Brief
A precise copy of the data is required, with every picture left out.

Data shown
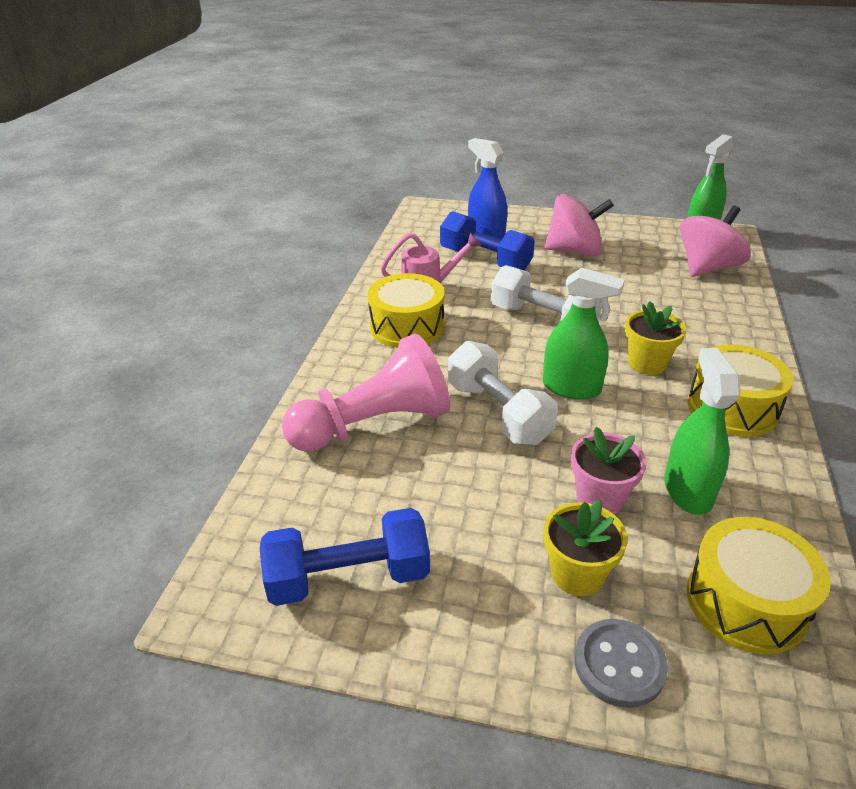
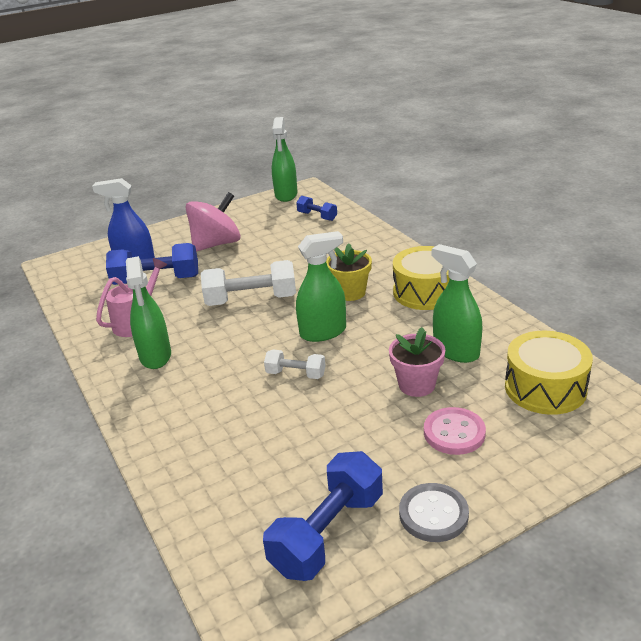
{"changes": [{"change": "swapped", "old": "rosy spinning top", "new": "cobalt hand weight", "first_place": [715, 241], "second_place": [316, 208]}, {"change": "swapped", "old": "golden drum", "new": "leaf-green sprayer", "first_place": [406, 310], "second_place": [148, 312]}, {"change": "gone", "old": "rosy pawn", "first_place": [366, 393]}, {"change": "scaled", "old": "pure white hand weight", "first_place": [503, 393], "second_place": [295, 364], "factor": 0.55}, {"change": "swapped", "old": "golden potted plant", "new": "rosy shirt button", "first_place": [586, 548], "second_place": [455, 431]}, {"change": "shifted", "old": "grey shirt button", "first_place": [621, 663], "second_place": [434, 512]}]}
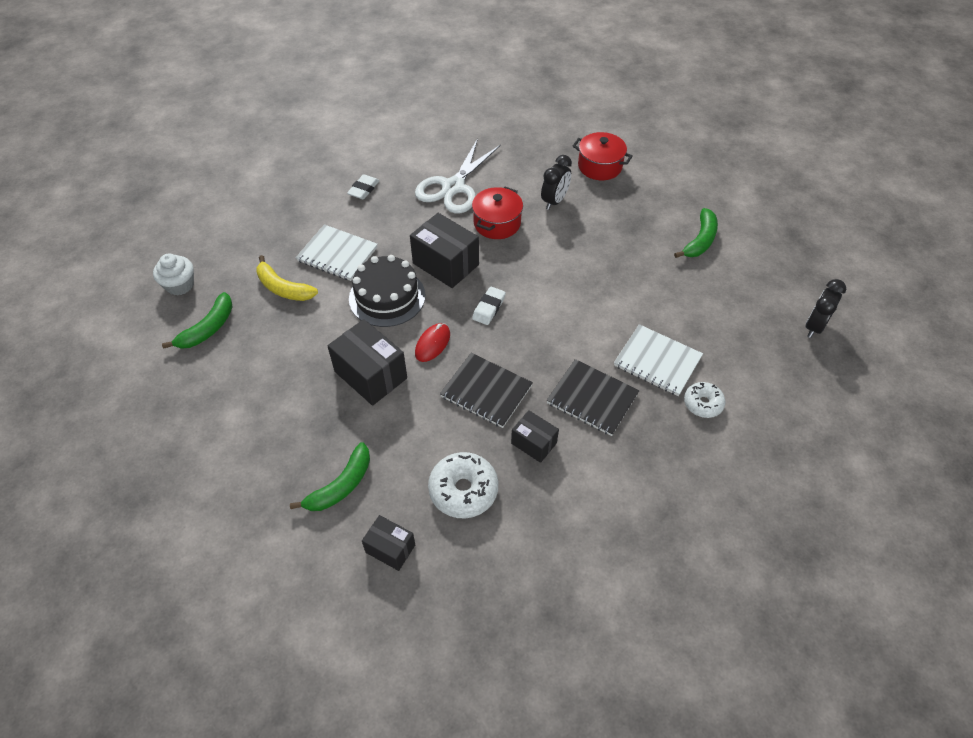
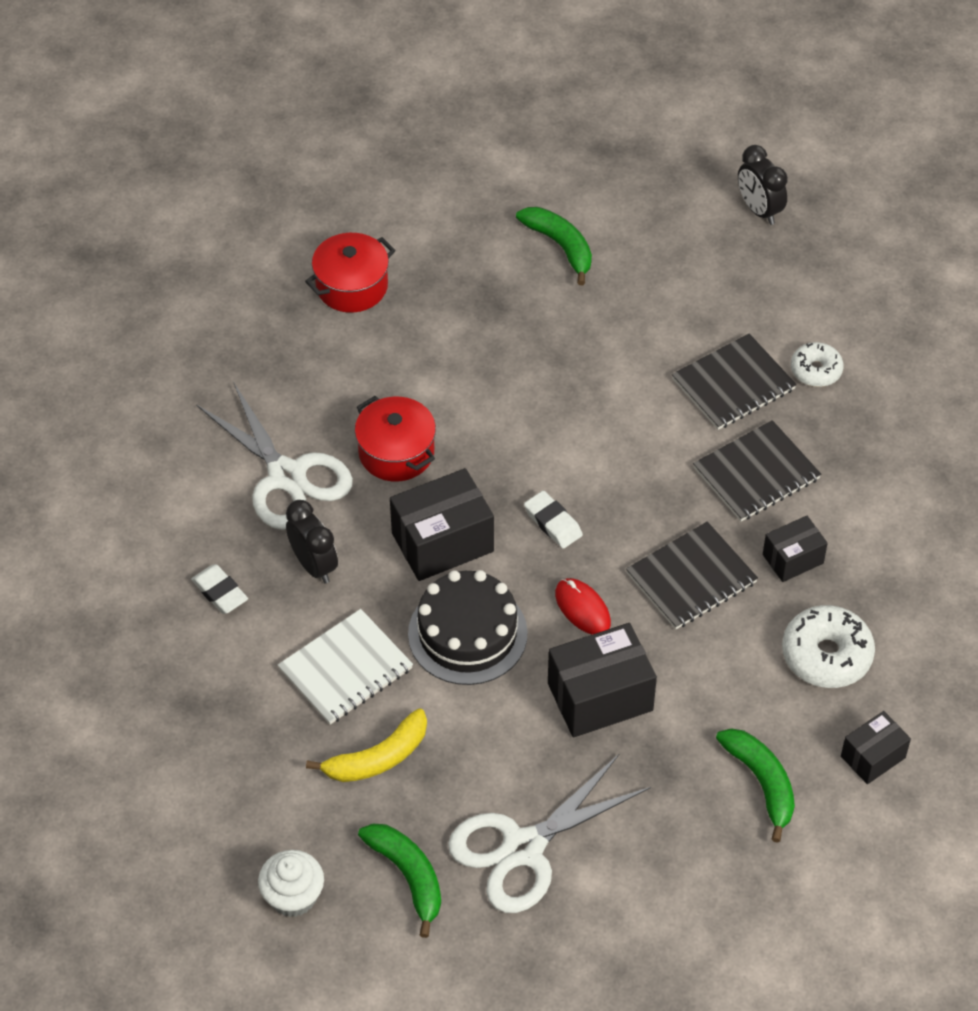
{"changes": [{"change": "shifted", "old": "jet-black alarm clock", "first_place": [556, 182], "second_place": [312, 542]}, {"change": "repainted", "old": "pure white exercise book", "new": "jet-black exercise book", "first_place": [658, 360], "second_place": [734, 381]}, {"change": "new", "new": "pure white shears", "second_place": [549, 833]}]}
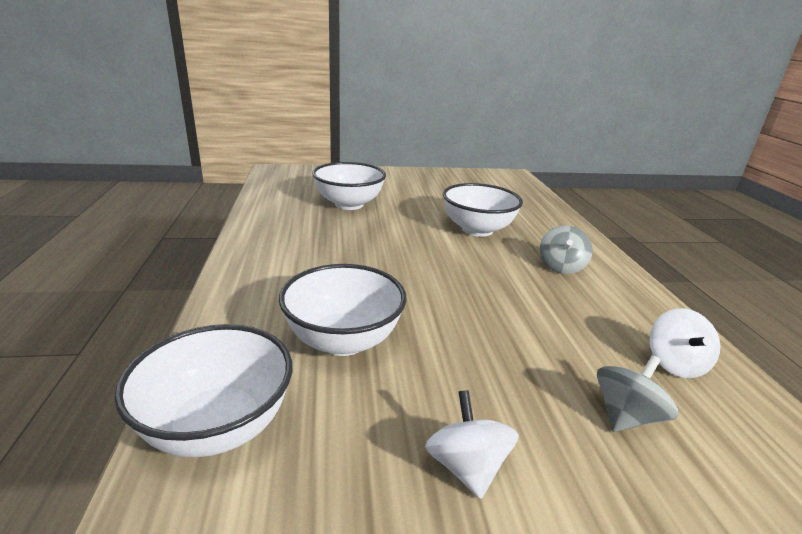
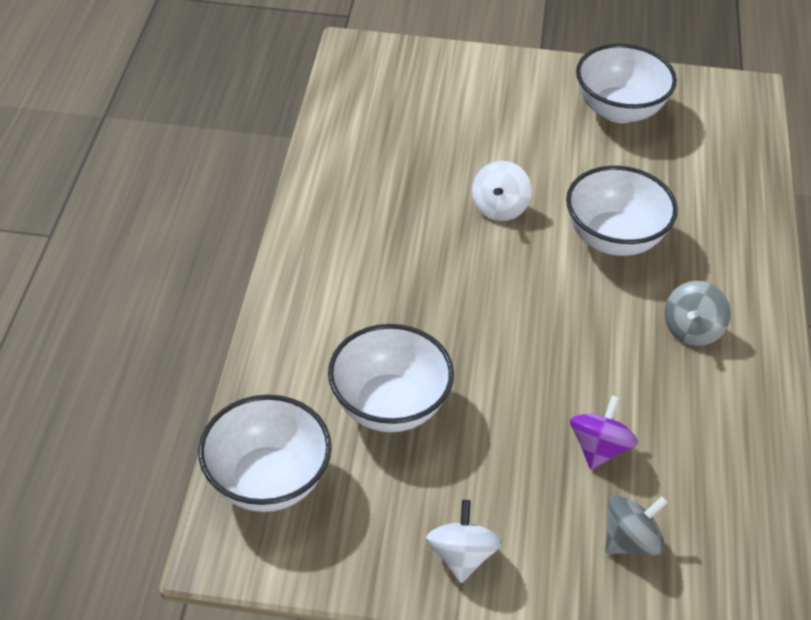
{"changes": [{"change": "shifted", "old": "pure white bowl", "first_place": [349, 186], "second_place": [626, 83]}, {"change": "shifted", "old": "pure white spinning top", "first_place": [684, 343], "second_place": [502, 191]}, {"change": "new", "new": "purple spinning top", "second_place": [604, 432]}]}
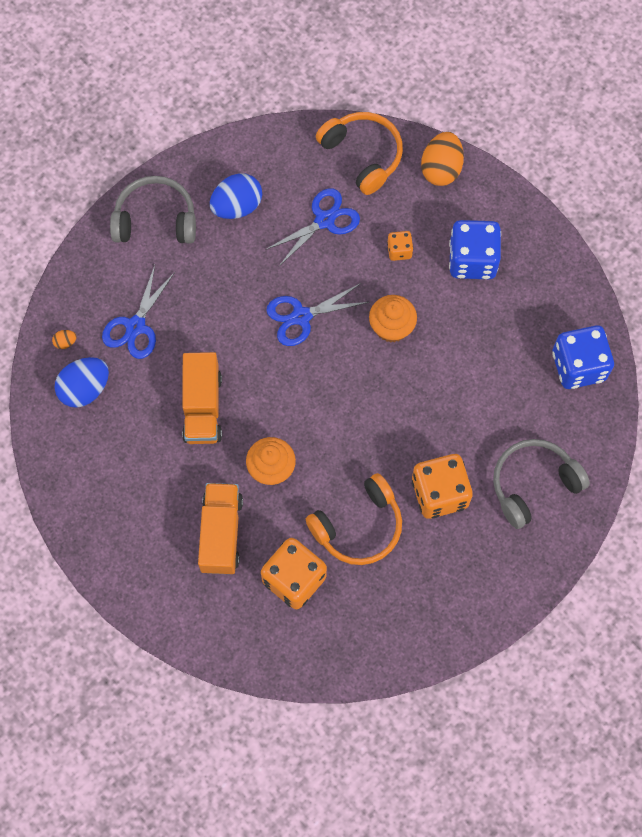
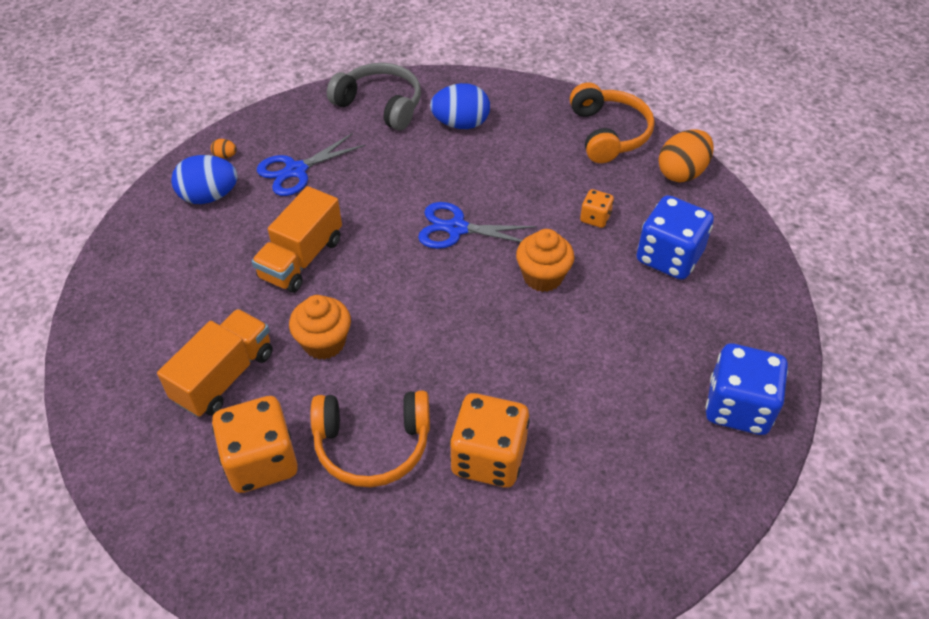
{"changes": [{"change": "gone", "old": "cobalt shears", "first_place": [312, 227]}, {"change": "gone", "old": "grey over-ear headphones", "first_place": [541, 484]}]}
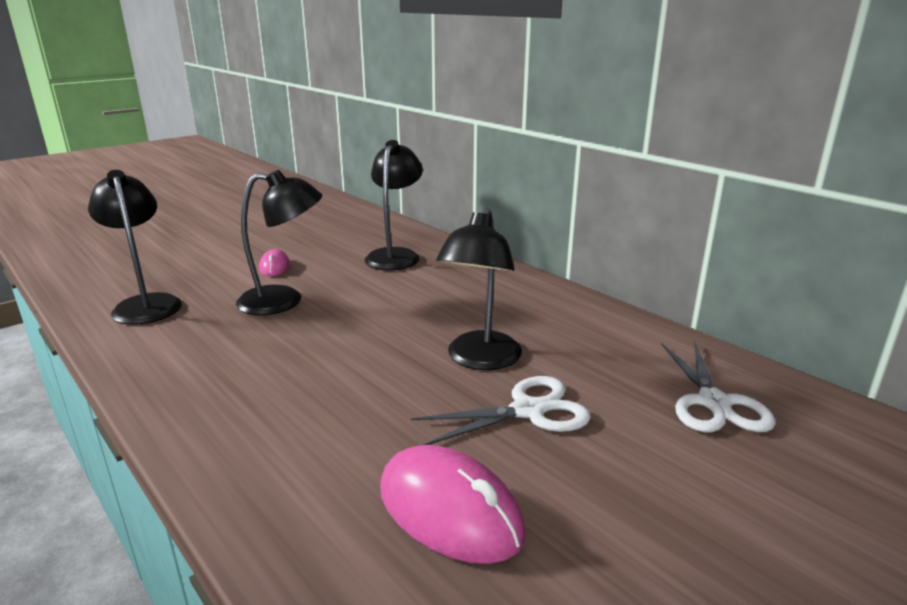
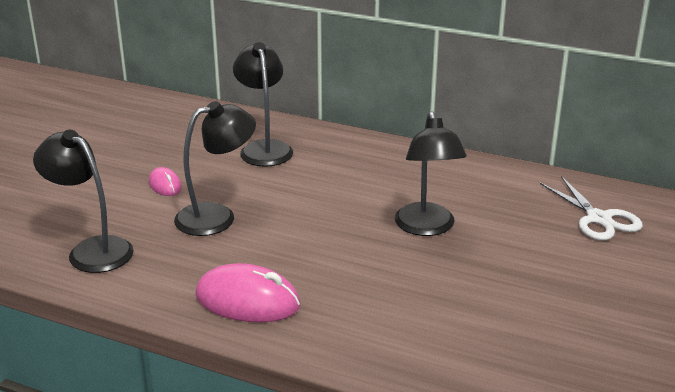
{"changes": [{"change": "gone", "old": "pure white shears", "first_place": [501, 410]}, {"change": "shifted", "old": "rosy computer mouse", "first_place": [452, 504], "second_place": [247, 292]}]}
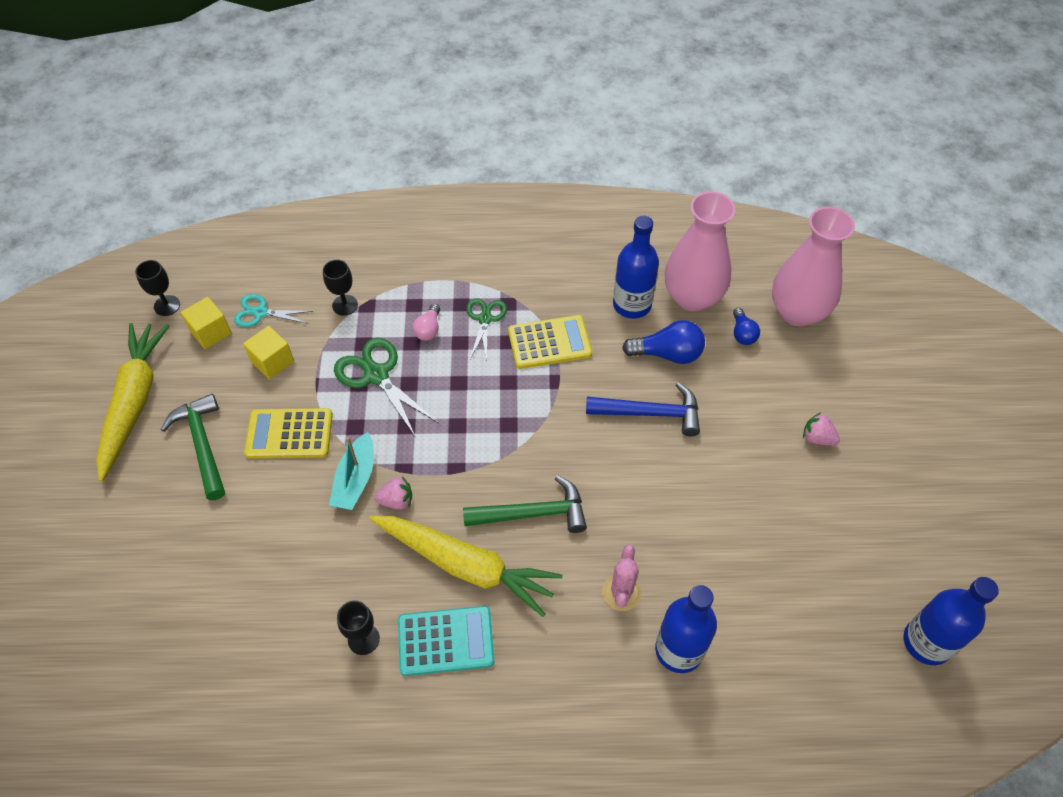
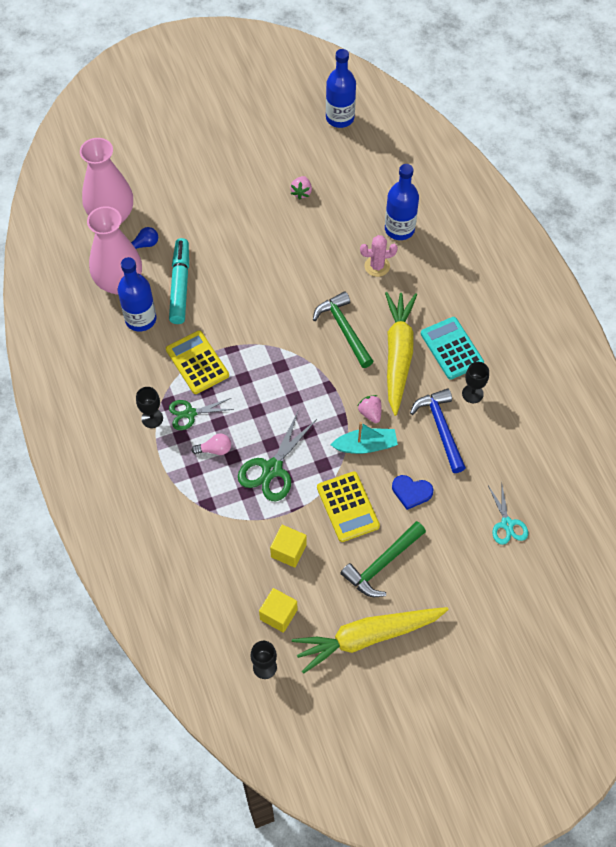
{"changes": [{"change": "shifted", "old": "jet-black chalice", "first_place": [340, 288], "second_place": [149, 407]}, {"change": "shifted", "old": "aqua shears", "first_place": [273, 310], "second_place": [508, 513]}, {"change": "swapped", "old": "cobalt bulb", "new": "aqua felt pen", "first_place": [663, 342], "second_place": [179, 281]}, {"change": "shifted", "old": "cobalt claw hammer", "first_place": [643, 409], "second_place": [438, 430]}, {"change": "shifted", "old": "rosy berry", "first_place": [821, 429], "second_place": [301, 188]}, {"change": "new", "new": "cobalt heart shape", "second_place": [412, 492]}]}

Response below
{"changes": [{"change": "swapped", "old": "rosy spinning top", "new": "cobalt hand weight", "first_place": [715, 241], "second_place": [316, 208]}, {"change": "swapped", "old": "golden drum", "new": "leaf-green sprayer", "first_place": [406, 310], "second_place": [148, 312]}, {"change": "gone", "old": "rosy pawn", "first_place": [366, 393]}, {"change": "scaled", "old": "pure white hand weight", "first_place": [503, 393], "second_place": [295, 364], "factor": 0.55}, {"change": "swapped", "old": "golden potted plant", "new": "rosy shirt button", "first_place": [586, 548], "second_place": [455, 431]}, {"change": "shifted", "old": "grey shirt button", "first_place": [621, 663], "second_place": [434, 512]}]}
{"changes": [{"change": "shifted", "old": "jet-black alarm clock", "first_place": [556, 182], "second_place": [312, 542]}, {"change": "repainted", "old": "pure white exercise book", "new": "jet-black exercise book", "first_place": [658, 360], "second_place": [734, 381]}, {"change": "new", "new": "pure white shears", "second_place": [549, 833]}]}
{"changes": [{"change": "shifted", "old": "pure white bowl", "first_place": [349, 186], "second_place": [626, 83]}, {"change": "shifted", "old": "pure white spinning top", "first_place": [684, 343], "second_place": [502, 191]}, {"change": "new", "new": "purple spinning top", "second_place": [604, 432]}]}
{"changes": [{"change": "gone", "old": "cobalt shears", "first_place": [312, 227]}, {"change": "gone", "old": "grey over-ear headphones", "first_place": [541, 484]}]}
{"changes": [{"change": "gone", "old": "pure white shears", "first_place": [501, 410]}, {"change": "shifted", "old": "rosy computer mouse", "first_place": [452, 504], "second_place": [247, 292]}]}
{"changes": [{"change": "shifted", "old": "jet-black chalice", "first_place": [340, 288], "second_place": [149, 407]}, {"change": "shifted", "old": "aqua shears", "first_place": [273, 310], "second_place": [508, 513]}, {"change": "swapped", "old": "cobalt bulb", "new": "aqua felt pen", "first_place": [663, 342], "second_place": [179, 281]}, {"change": "shifted", "old": "cobalt claw hammer", "first_place": [643, 409], "second_place": [438, 430]}, {"change": "shifted", "old": "rosy berry", "first_place": [821, 429], "second_place": [301, 188]}, {"change": "new", "new": "cobalt heart shape", "second_place": [412, 492]}]}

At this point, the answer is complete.